§ WORK ORDER: Return an exact transcript of the material below from the line containing "(380, 202) = (312, 439): green" through its final line, and no other lines.

_ _ _ _ _ _ _

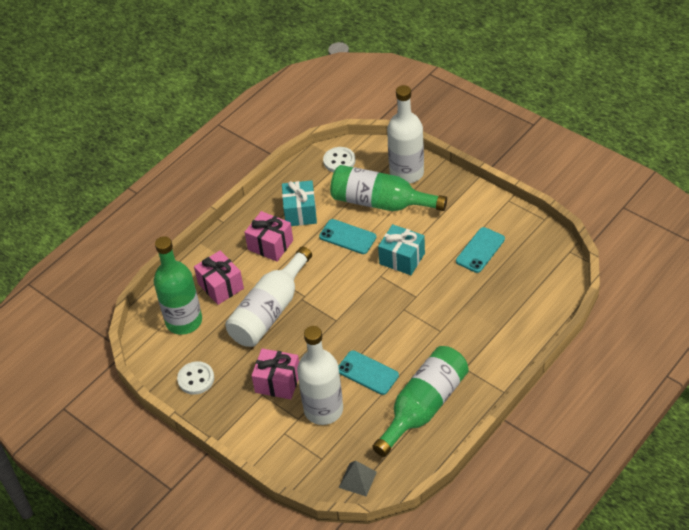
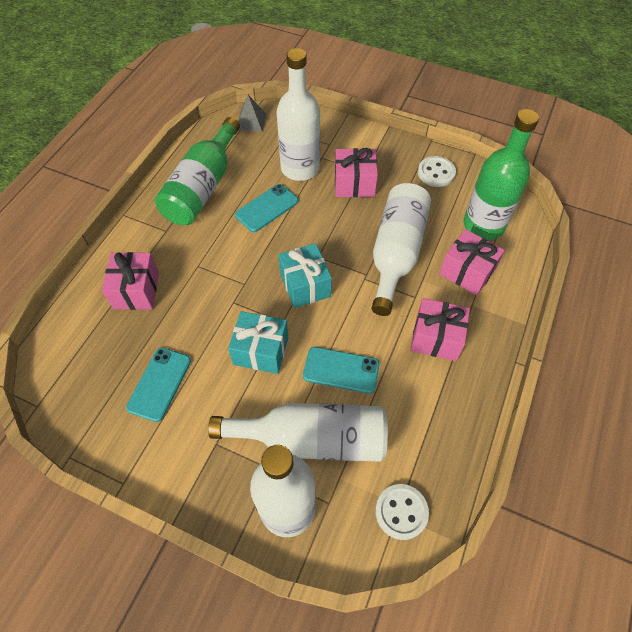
camera: 160 degrees right, 10 degrees up
(300, 212) = (420, 398): turquoise gift -> turquoise gift (305, 285)
(367, 373) = (267, 208): turquoise phone -> turquoise phone turned 60 degrees counterclockwise
(380, 202) = (312, 439): green bottle -> white bottle
(494, 319) = (136, 290): none -> pink gift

_ _ _ _ _ _ _

§ RESPONSE BELOW:
(380, 202) = (312, 439): green bottle -> white bottle
(494, 319) = (136, 290): none -> pink gift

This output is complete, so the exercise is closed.